- [PROBLEM DESCRIPTION] Across the whole listing, filter for the string "left" and copy every line that has it.

------------------------------------------------------------

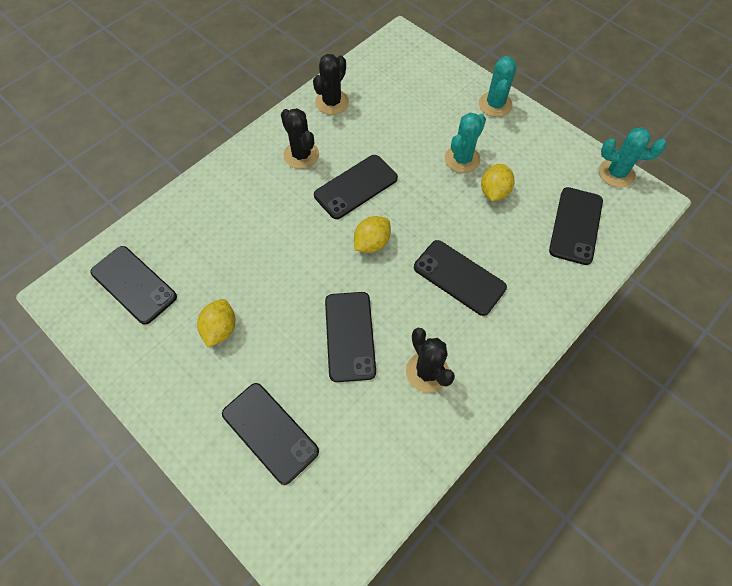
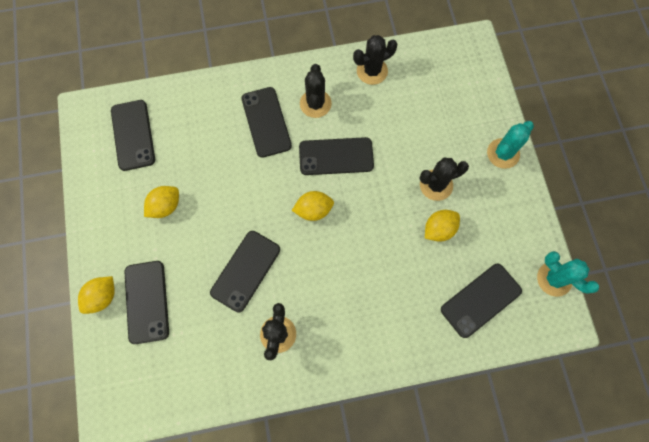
camera: 35 degrees right, 10 degrees up
(216, 461) = (102, 297): none -> yellow lemon
(459, 277) = (356, 280): black phone -> black phone (266, 122)
(462, 159) = (436, 185): turquoise cactus -> black cactus

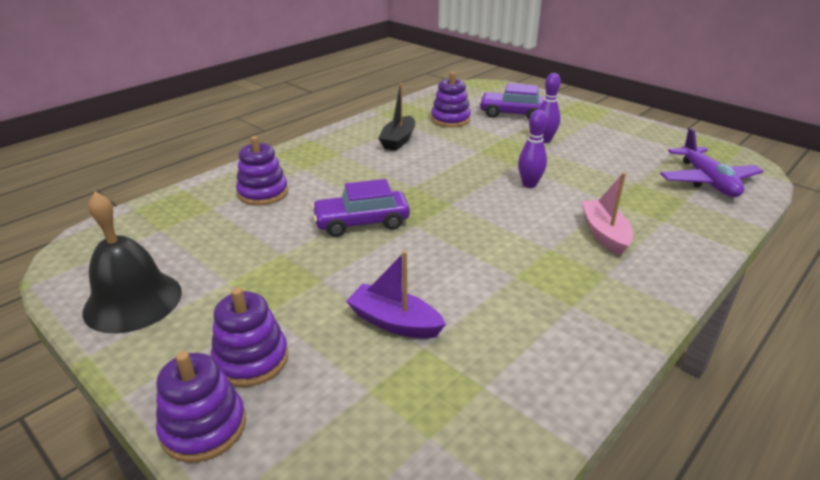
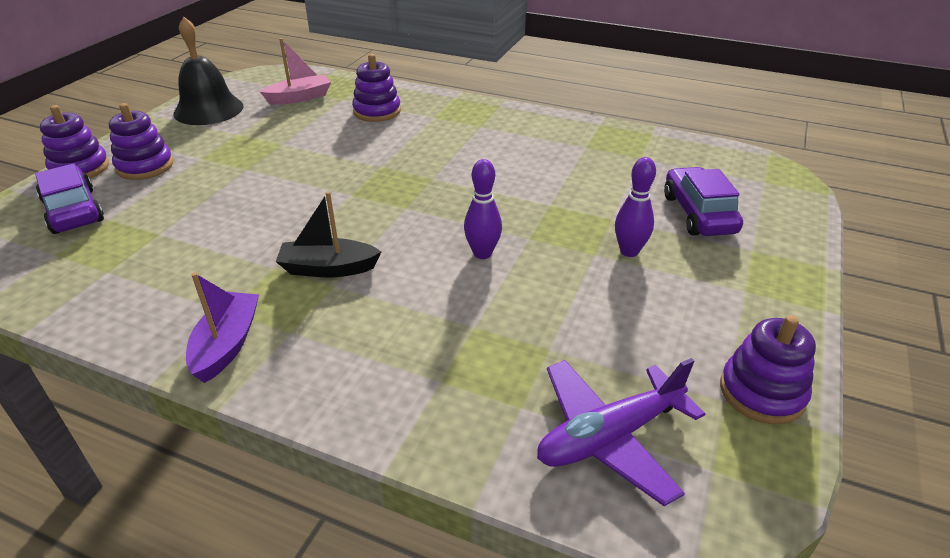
camera: 70 degrees right, 5 degrees up
(361, 223) = (344, 166): purple car -> purple car (73, 211)
(394, 322) = (191, 213): purple boat -> purple boat (227, 344)
(398, 140) = (537, 149): black boat -> black boat (328, 268)
(450, 119) = (629, 170): purple stacking toy -> purple stacking toy (762, 392)
(604, 234) = (382, 325): pink boat -> pink boat (299, 98)

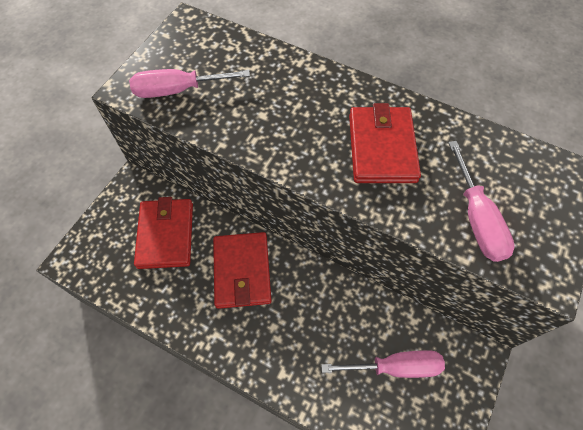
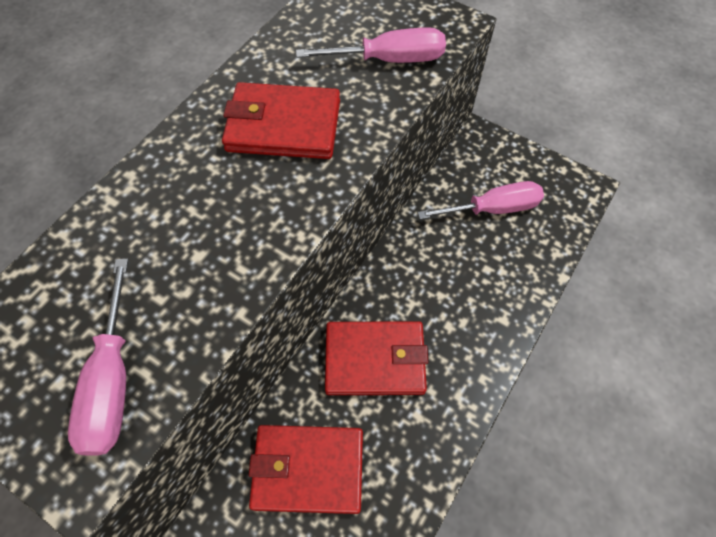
camera: 85 degrees left, 0 degrees up
(395, 367) = (492, 209): pink screwdriver -> pink screwdriver turned 75 degrees clockwise

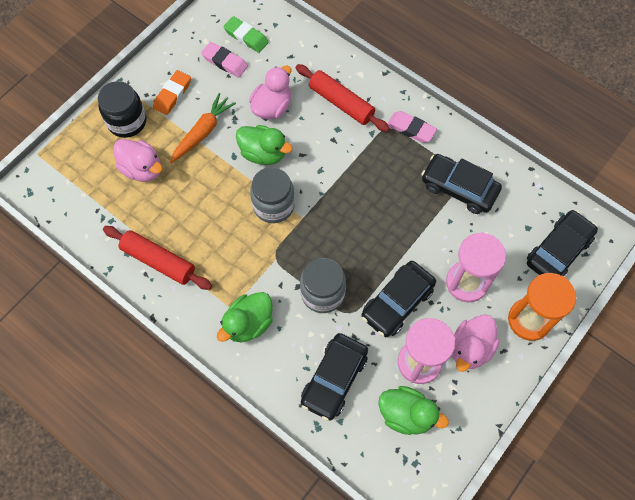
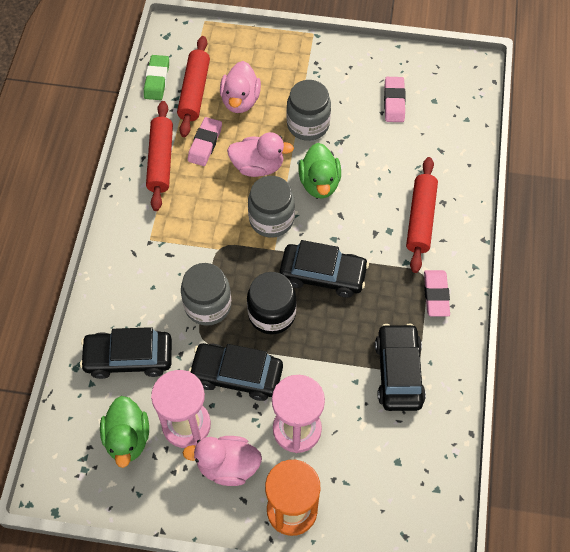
camera: 60 degrees right, 5 degrees down
(107, 199) = (194, 92): none -> red rolling pin
(127, 122) = (279, 64): black jar -> black jar (272, 314)
(166, 218) = (205, 144): none -> pink eraser
(172, 95) = (330, 81): orange eraser -> none
(202, 132) = (308, 124): orange carrot -> grey jar
(246, 37) = (434, 104): green eraser -> green eraser (157, 80)
(248, 324) = (142, 260): green duck -> none
(272, 107) = (373, 164): pink duck -> pink duck (258, 166)
(558, 251) = (390, 505): black car -> black car (323, 275)

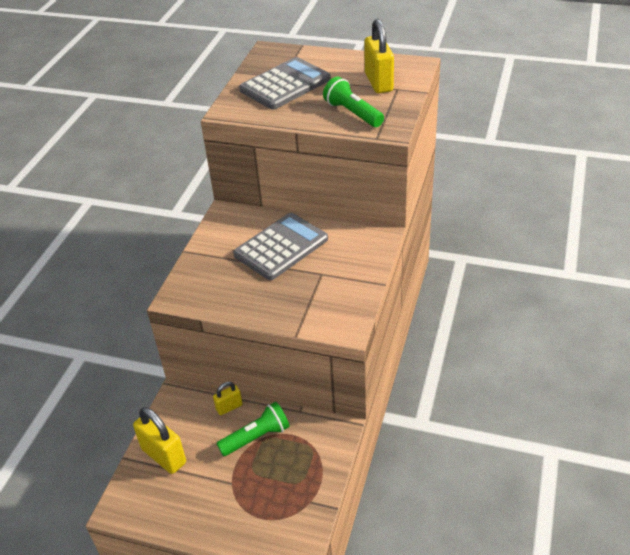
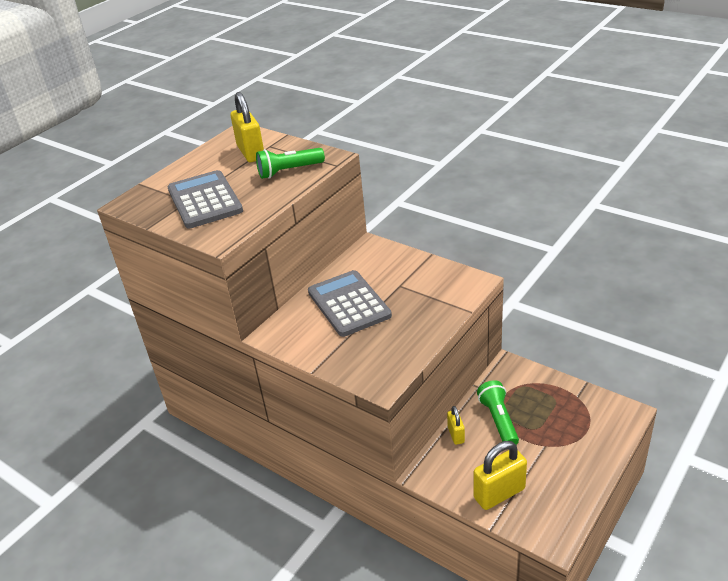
camera: 70 degrees left, 5 degrees down
(378, 82) = (251, 152): yellow padlock -> yellow padlock turned 60 degrees clockwise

------------------------------------------------------------

- [RESULT OF THIS EXERCISE]
camera: 85 degrees left, 0 degrees up
camera: 70 degrees left, 5 degrees down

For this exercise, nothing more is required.